■ Material for this exercise ■

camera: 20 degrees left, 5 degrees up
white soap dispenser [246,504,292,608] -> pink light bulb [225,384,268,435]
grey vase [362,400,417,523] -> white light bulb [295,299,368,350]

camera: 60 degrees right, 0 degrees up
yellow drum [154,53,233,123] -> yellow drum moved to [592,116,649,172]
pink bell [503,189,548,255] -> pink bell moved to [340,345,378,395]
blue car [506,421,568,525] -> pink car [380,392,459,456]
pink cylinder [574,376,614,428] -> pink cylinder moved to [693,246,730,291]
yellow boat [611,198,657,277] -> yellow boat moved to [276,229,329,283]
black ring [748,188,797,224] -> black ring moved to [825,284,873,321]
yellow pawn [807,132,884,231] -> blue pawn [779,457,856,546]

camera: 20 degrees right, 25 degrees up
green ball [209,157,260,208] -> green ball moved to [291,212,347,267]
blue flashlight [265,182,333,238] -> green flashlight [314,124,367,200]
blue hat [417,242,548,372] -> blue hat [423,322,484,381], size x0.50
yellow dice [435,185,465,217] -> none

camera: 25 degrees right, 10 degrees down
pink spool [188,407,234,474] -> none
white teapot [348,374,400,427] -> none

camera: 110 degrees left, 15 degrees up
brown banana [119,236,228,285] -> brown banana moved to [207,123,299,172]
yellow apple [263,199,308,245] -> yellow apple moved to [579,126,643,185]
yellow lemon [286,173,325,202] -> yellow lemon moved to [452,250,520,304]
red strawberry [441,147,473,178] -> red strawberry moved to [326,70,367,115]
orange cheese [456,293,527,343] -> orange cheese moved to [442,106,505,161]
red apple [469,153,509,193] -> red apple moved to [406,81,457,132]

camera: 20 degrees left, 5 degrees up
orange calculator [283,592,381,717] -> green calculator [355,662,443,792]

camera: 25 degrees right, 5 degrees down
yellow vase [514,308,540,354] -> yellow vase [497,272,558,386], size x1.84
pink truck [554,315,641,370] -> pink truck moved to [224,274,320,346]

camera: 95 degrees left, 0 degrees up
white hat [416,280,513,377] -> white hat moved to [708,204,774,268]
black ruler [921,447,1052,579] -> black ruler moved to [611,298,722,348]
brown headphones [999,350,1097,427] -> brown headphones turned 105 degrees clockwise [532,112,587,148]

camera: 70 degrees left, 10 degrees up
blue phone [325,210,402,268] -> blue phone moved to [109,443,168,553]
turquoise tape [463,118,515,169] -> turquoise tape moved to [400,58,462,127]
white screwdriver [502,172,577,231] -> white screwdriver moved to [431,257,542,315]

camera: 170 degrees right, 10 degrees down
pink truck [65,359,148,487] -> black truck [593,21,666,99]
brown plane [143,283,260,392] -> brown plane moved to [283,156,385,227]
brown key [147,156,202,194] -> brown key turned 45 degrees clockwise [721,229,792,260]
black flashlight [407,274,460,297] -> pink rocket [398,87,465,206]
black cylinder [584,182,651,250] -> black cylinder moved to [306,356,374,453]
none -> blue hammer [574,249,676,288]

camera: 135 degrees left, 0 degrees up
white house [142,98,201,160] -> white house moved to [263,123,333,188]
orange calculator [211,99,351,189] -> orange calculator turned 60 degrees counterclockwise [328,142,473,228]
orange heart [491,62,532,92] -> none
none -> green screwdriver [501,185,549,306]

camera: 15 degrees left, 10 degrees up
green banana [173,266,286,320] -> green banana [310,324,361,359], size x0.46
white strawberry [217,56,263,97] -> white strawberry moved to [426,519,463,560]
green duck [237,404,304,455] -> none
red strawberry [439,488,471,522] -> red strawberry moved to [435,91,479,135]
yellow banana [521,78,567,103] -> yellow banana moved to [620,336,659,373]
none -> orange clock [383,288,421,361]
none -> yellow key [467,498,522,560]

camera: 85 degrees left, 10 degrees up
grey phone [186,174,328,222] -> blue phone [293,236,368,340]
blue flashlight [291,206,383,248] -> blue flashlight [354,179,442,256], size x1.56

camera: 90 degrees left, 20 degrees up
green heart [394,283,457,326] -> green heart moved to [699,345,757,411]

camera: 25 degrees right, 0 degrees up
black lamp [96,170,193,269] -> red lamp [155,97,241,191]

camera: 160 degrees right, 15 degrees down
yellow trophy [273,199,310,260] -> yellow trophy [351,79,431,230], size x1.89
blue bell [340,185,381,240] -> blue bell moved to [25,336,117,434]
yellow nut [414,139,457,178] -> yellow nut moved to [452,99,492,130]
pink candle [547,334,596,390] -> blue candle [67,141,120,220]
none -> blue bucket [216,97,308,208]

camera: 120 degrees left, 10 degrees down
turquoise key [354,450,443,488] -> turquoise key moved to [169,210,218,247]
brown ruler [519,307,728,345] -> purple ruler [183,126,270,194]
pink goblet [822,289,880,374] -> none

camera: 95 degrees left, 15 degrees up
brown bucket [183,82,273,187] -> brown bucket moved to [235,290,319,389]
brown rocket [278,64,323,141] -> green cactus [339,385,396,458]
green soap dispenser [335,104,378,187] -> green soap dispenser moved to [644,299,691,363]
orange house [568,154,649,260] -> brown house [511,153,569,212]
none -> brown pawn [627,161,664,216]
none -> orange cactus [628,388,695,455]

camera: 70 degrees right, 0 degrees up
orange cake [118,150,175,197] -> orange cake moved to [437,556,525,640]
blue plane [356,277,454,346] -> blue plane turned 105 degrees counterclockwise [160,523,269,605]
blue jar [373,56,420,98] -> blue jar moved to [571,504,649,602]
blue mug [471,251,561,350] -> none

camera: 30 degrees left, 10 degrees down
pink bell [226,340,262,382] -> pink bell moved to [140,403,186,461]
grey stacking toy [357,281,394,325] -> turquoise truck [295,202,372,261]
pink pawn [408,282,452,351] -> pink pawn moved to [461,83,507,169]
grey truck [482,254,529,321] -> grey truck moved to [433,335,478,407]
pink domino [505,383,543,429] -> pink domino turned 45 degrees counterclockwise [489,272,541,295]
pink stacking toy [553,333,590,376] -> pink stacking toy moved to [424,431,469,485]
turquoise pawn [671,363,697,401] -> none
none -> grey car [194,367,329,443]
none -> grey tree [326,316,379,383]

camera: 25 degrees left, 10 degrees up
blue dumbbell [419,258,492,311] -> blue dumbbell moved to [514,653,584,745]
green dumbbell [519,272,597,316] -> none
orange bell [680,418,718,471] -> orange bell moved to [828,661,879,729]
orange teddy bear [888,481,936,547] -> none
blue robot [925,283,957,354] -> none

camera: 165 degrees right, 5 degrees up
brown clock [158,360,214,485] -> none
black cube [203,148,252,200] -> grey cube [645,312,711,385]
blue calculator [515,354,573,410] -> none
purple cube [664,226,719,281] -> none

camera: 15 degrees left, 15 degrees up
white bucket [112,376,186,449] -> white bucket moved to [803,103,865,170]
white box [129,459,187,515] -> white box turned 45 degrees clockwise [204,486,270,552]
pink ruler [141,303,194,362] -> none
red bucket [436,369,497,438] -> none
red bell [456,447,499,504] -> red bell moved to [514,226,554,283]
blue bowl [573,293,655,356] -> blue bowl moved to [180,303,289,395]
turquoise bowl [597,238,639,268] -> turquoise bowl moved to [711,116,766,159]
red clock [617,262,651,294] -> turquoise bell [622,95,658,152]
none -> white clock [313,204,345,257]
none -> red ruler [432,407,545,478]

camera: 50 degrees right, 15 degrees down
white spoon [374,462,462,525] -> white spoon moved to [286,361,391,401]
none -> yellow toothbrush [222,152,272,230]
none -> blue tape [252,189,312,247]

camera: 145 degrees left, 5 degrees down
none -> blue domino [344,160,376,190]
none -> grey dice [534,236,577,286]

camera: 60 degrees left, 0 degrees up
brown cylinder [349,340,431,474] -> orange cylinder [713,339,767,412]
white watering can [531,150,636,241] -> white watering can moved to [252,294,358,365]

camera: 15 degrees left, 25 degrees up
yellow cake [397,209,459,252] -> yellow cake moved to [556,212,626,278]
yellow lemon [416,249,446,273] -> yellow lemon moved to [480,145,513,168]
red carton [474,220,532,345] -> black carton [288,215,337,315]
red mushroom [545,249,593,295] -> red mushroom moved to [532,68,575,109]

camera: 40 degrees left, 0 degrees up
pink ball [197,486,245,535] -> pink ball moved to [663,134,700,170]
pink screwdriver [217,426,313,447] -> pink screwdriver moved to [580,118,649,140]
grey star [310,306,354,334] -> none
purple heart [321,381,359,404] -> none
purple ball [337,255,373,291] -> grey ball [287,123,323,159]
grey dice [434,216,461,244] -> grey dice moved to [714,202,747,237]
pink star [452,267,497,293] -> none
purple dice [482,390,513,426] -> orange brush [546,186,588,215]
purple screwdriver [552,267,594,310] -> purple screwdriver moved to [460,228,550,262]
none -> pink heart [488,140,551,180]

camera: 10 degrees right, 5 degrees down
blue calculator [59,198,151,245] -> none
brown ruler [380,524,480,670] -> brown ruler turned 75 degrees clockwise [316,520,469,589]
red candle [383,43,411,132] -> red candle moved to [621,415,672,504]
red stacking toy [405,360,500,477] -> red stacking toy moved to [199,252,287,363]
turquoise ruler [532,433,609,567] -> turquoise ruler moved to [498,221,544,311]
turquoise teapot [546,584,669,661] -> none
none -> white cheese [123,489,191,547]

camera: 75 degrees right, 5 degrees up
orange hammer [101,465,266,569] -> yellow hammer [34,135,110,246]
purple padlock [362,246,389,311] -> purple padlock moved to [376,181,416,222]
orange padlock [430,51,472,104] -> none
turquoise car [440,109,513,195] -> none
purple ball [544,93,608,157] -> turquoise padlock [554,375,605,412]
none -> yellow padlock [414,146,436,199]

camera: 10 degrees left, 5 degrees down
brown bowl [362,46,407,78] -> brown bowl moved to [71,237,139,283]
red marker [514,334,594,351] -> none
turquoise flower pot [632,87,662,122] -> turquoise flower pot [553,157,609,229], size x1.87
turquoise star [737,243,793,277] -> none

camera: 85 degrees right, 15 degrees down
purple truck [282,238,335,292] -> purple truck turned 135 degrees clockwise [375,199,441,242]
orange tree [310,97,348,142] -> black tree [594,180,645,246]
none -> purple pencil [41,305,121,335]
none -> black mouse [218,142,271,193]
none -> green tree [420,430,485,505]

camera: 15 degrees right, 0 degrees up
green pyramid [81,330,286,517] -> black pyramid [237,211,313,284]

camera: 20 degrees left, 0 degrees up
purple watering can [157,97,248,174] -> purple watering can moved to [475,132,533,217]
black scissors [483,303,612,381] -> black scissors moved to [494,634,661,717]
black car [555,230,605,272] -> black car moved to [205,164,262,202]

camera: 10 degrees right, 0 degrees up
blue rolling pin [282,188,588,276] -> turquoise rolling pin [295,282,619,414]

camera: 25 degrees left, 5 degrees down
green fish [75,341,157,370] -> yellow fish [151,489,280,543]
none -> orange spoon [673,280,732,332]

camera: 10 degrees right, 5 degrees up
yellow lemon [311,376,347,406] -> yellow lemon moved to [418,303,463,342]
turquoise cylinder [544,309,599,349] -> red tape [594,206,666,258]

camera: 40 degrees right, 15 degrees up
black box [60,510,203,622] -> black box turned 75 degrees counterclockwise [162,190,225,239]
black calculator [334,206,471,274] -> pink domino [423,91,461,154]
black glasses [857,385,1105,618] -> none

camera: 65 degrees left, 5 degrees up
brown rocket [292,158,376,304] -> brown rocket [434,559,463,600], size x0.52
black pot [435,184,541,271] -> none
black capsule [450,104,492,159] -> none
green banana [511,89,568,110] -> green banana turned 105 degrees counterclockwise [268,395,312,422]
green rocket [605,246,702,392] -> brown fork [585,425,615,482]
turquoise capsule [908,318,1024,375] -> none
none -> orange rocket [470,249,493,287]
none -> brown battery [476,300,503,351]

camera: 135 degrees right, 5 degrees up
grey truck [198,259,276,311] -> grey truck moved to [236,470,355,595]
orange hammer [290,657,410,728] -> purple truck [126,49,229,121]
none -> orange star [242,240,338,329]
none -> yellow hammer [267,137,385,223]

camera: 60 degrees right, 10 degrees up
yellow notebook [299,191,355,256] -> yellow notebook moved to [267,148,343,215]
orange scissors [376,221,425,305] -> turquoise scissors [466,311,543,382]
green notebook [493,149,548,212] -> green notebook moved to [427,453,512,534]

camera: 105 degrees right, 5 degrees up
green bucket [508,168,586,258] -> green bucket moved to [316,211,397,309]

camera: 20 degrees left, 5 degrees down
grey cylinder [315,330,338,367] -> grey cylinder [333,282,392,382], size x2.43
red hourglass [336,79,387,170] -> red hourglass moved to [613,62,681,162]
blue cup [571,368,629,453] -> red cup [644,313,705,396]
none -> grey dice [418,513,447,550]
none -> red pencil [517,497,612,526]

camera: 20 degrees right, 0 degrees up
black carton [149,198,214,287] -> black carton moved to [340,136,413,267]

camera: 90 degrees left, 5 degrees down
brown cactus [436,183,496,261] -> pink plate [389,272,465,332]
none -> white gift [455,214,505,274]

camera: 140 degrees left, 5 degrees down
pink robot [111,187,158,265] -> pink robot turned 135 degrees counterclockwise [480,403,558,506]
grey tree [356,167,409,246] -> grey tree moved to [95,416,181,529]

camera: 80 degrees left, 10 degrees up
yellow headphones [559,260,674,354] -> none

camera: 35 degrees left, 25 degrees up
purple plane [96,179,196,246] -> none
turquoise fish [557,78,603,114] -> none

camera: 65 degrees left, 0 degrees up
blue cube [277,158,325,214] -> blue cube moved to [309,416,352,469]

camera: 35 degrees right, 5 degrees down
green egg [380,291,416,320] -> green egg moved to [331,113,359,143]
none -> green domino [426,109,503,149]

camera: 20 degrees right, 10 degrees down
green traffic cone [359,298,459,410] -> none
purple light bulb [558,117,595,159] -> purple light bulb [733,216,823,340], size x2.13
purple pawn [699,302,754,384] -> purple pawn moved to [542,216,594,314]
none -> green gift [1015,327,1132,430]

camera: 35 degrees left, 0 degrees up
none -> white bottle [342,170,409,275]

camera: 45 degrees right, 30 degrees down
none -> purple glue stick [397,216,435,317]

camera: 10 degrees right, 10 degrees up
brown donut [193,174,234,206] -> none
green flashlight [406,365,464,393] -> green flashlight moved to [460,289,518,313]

■ Exercise objective ■
Search the records for the word "cake" and return every line that holds it.

■ Answer to this exercise ■
orange cake [118,150,175,197] -> orange cake moved to [437,556,525,640]
yellow cake [397,209,459,252] -> yellow cake moved to [556,212,626,278]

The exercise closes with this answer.